Print all of the data exactly, but drop the pictures.

»»

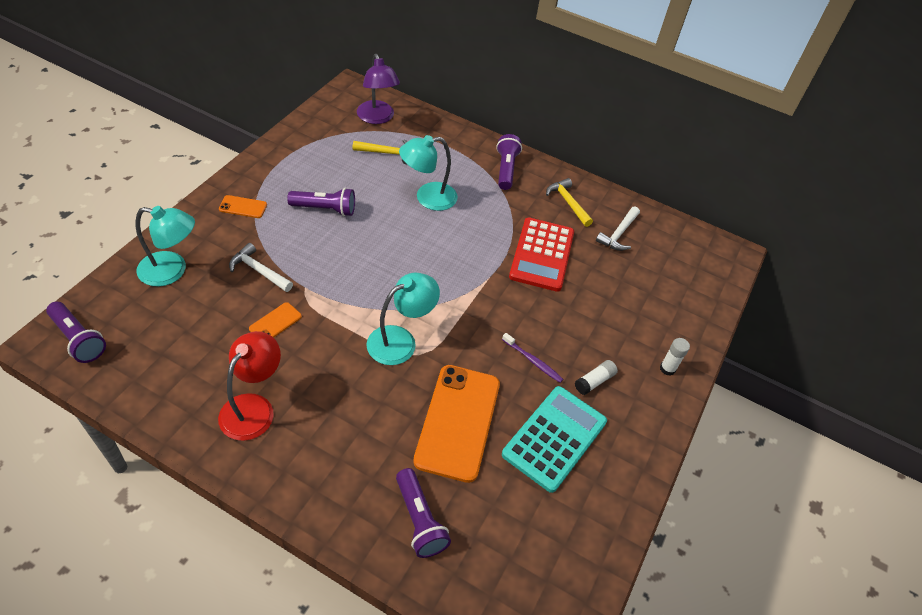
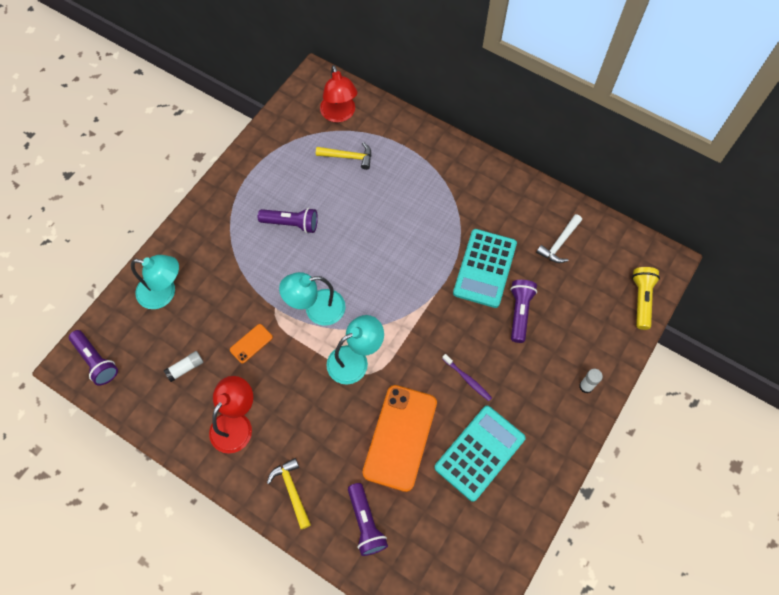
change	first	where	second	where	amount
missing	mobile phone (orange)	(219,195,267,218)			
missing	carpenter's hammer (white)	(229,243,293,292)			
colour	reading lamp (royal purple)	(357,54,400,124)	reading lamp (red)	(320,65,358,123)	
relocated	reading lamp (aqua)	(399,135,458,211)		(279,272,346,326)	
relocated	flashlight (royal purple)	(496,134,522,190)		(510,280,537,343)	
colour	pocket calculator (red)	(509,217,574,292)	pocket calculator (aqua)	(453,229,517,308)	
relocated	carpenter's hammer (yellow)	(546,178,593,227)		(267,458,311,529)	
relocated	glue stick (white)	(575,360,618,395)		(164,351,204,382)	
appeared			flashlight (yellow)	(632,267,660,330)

««

▶ _Result of this task_
change	first	where	second	where	amount
missing	mobile phone (orange)	(219,195,267,218)			
missing	carpenter's hammer (white)	(229,243,293,292)			
colour	reading lamp (royal purple)	(357,54,400,124)	reading lamp (red)	(320,65,358,123)	
relocated	reading lamp (aqua)	(399,135,458,211)		(279,272,346,326)	
relocated	flashlight (royal purple)	(496,134,522,190)		(510,280,537,343)	
colour	pocket calculator (red)	(509,217,574,292)	pocket calculator (aqua)	(453,229,517,308)	
relocated	carpenter's hammer (yellow)	(546,178,593,227)		(267,458,311,529)	
relocated	glue stick (white)	(575,360,618,395)		(164,351,204,382)	
appeared			flashlight (yellow)	(632,267,660,330)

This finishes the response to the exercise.